Source data
= Beginning of Section =
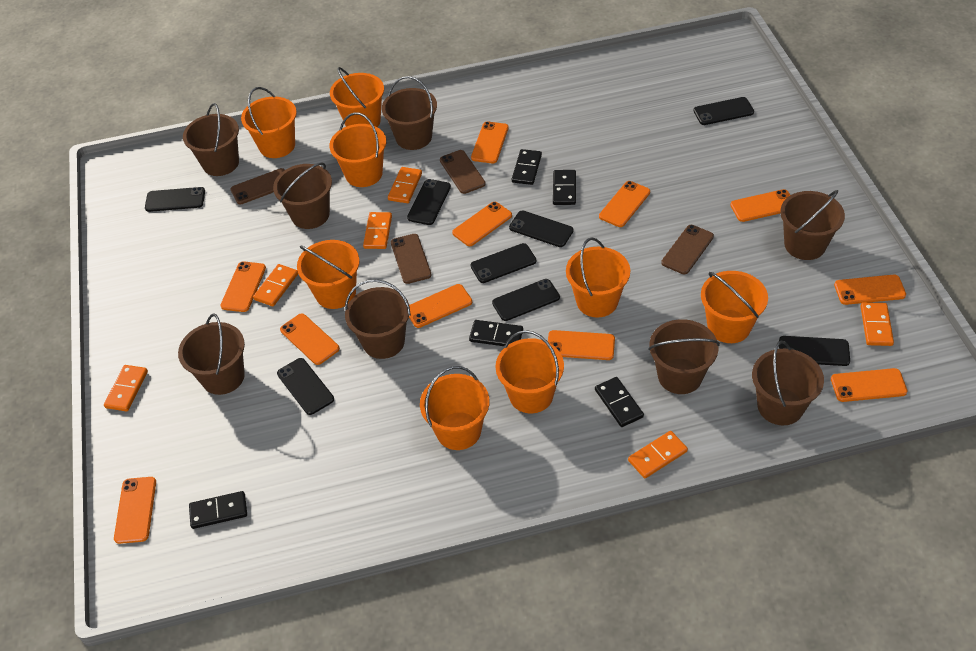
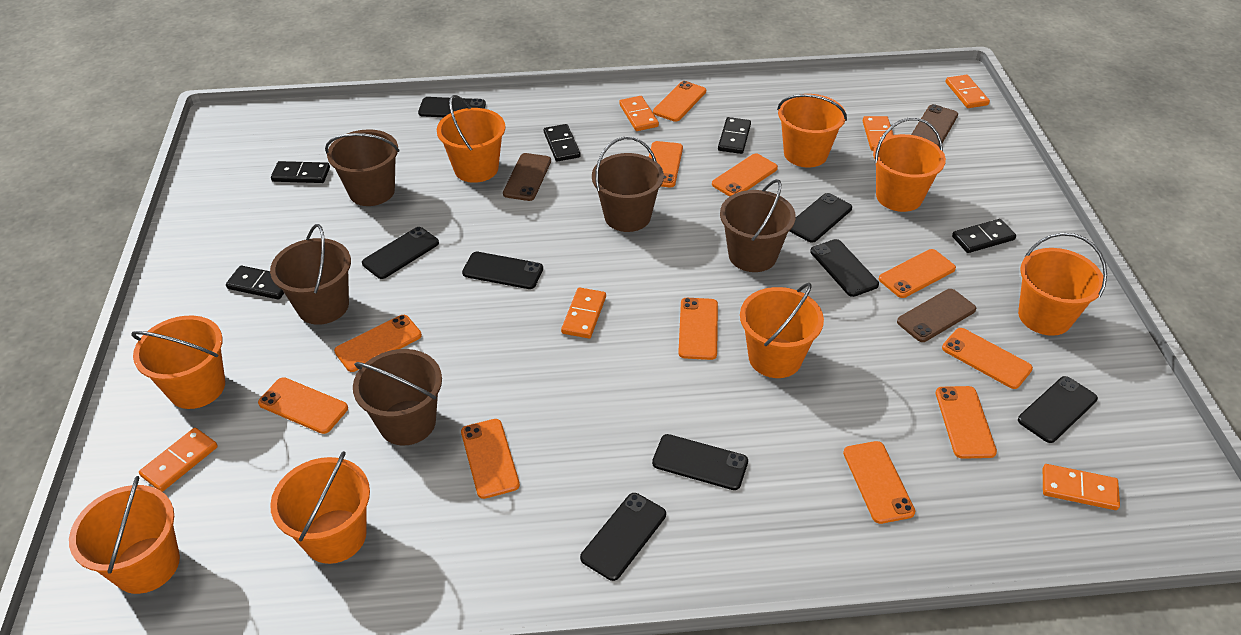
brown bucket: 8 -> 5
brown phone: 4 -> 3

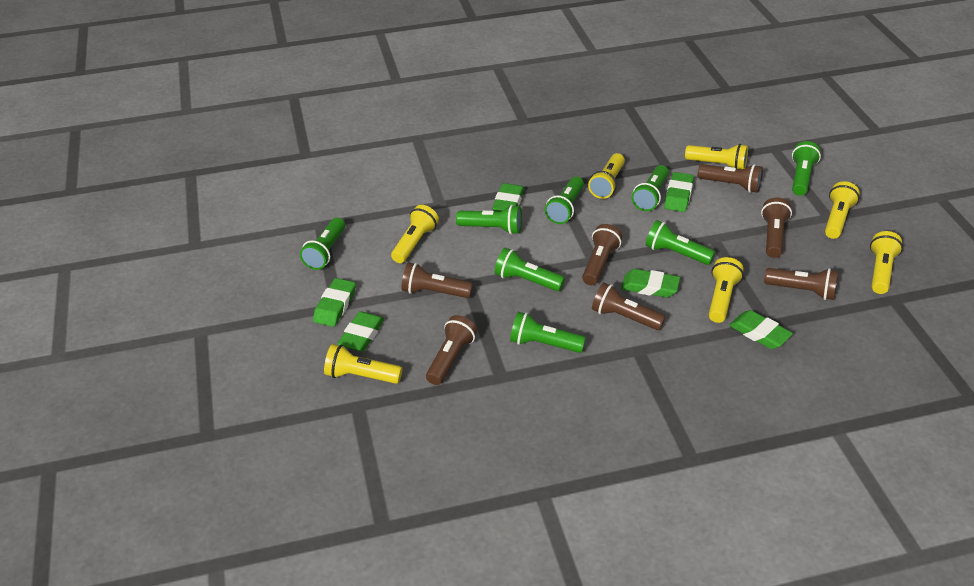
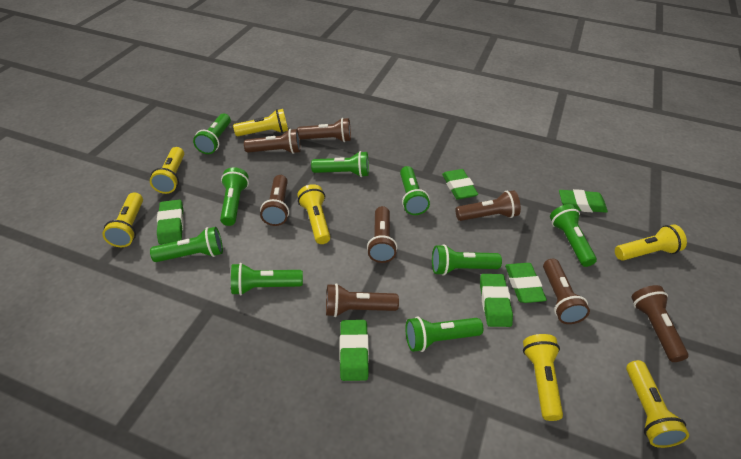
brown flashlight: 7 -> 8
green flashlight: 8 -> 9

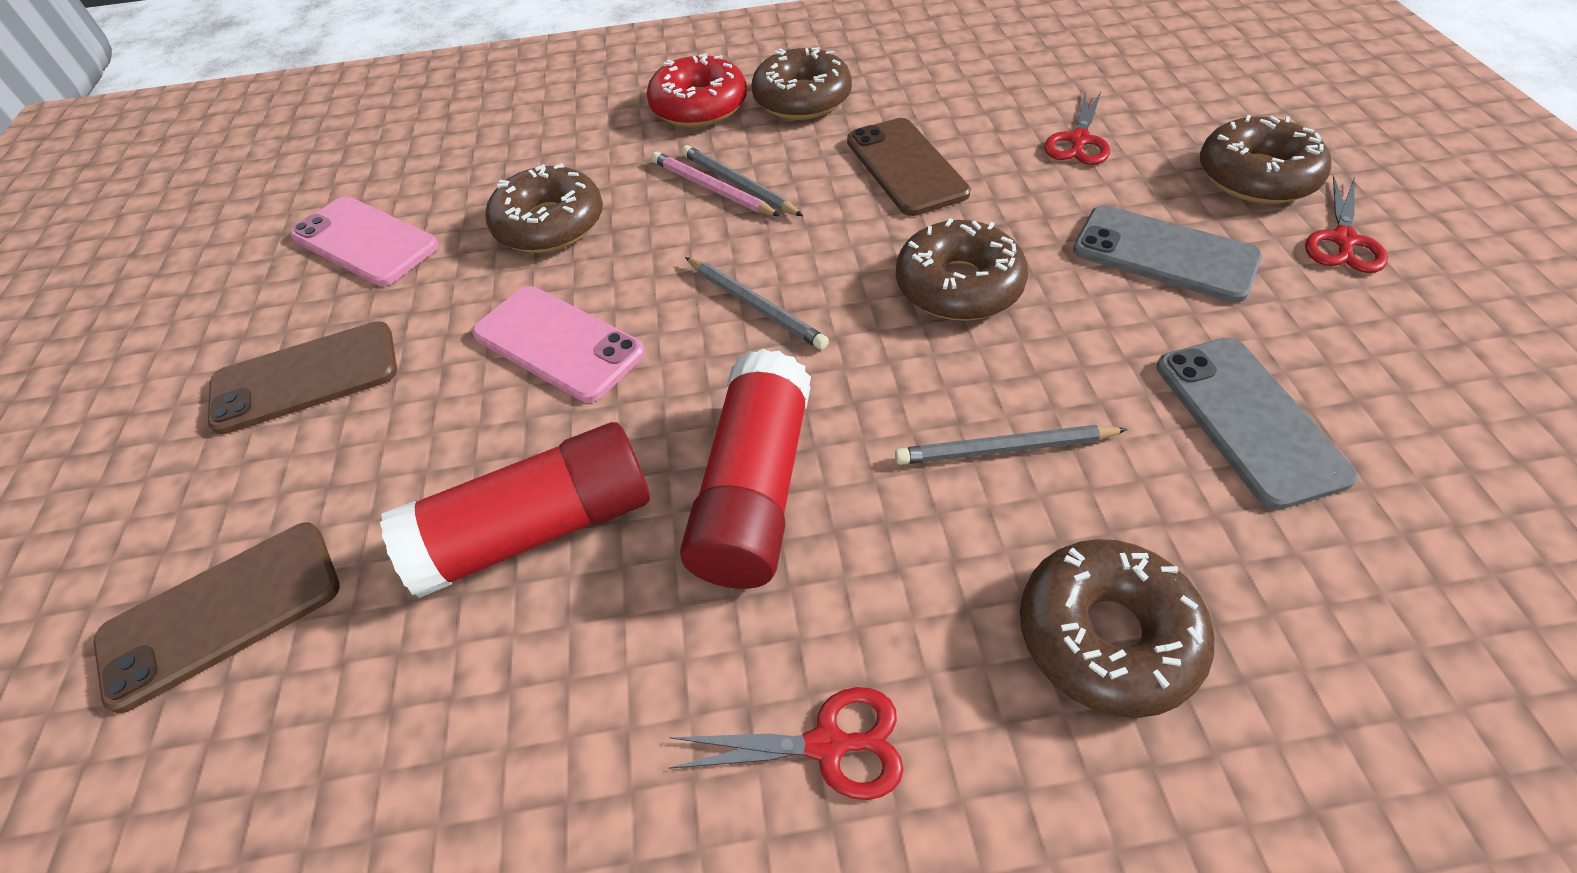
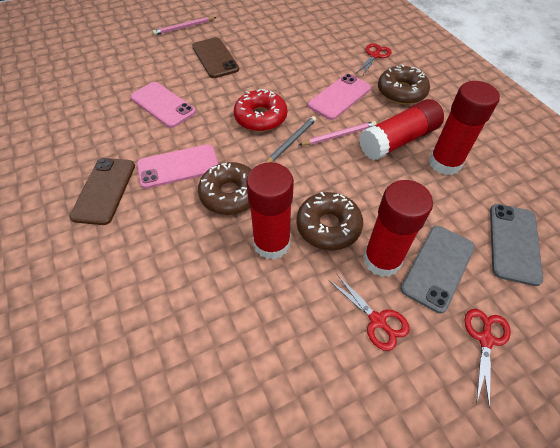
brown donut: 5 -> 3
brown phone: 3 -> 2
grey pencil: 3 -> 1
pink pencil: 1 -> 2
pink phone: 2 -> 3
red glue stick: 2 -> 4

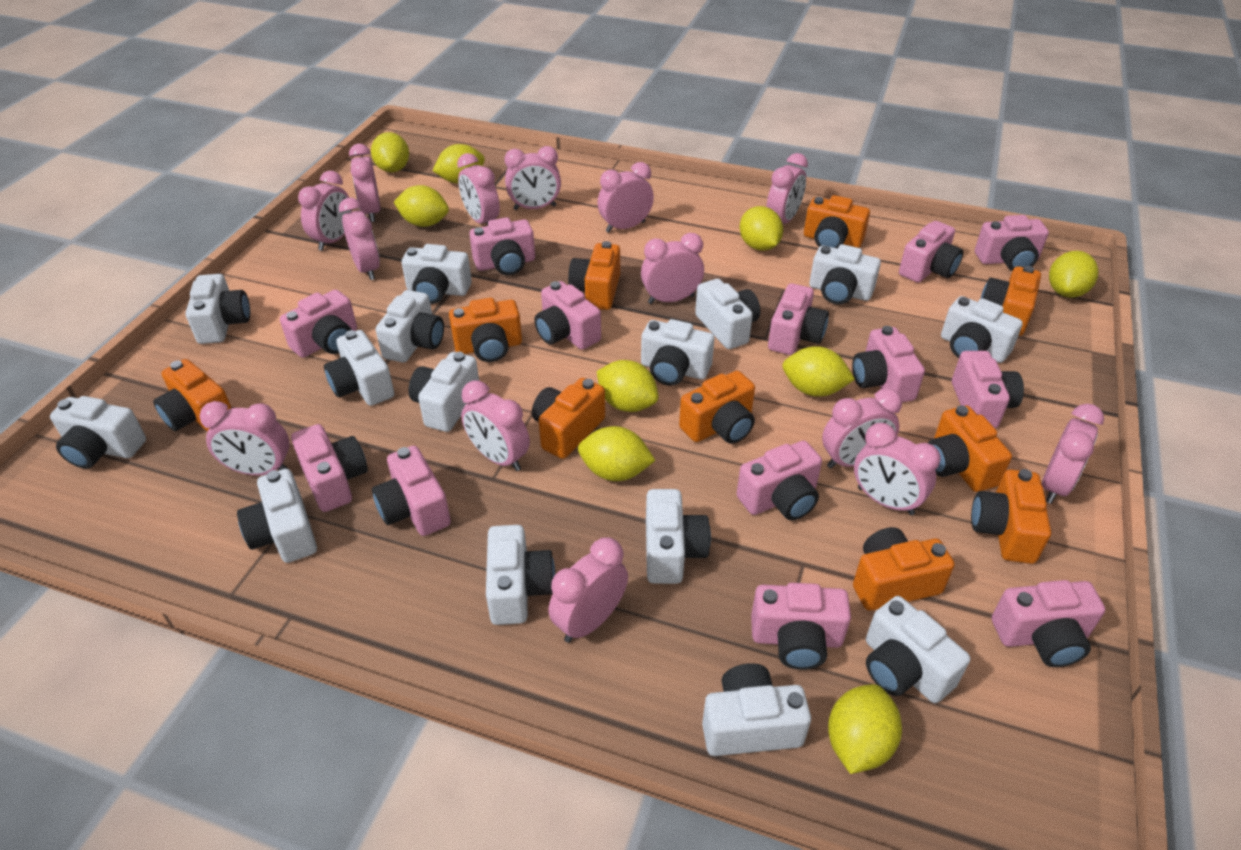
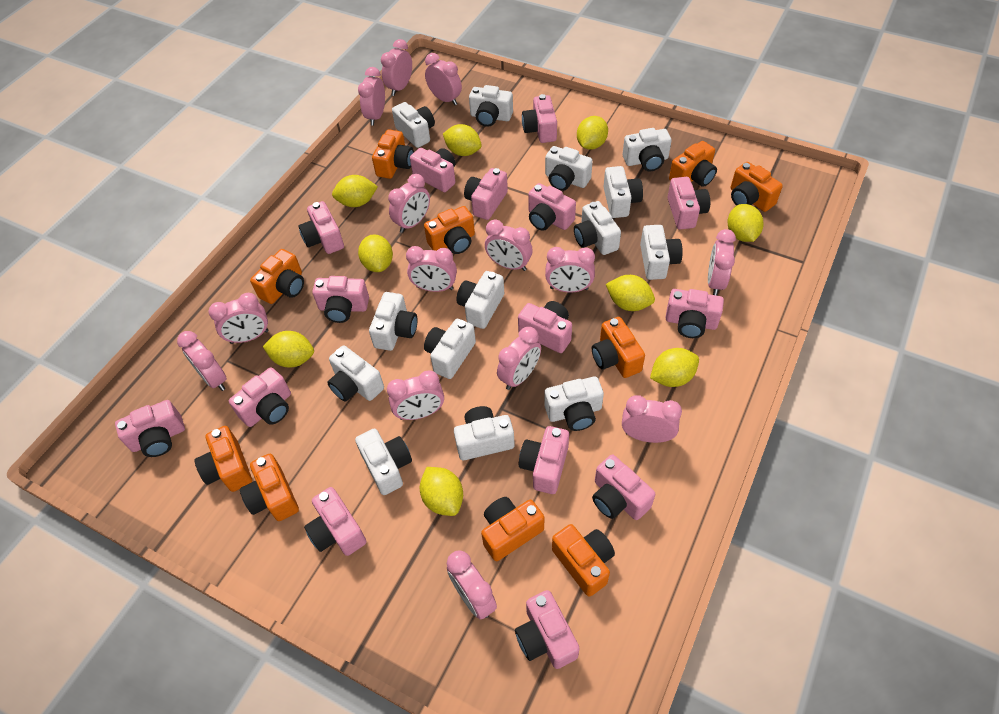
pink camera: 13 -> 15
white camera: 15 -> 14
= End of Section =
Work to be completed => Skip every picture. Repeat word for word the lines from the line holding "grey pencil: 3 -> 1" through the end of the entries above.

Answer area =>
grey pencil: 3 -> 1
pink pencil: 1 -> 2
pink phone: 2 -> 3
red glue stick: 2 -> 4

pink camera: 13 -> 15
white camera: 15 -> 14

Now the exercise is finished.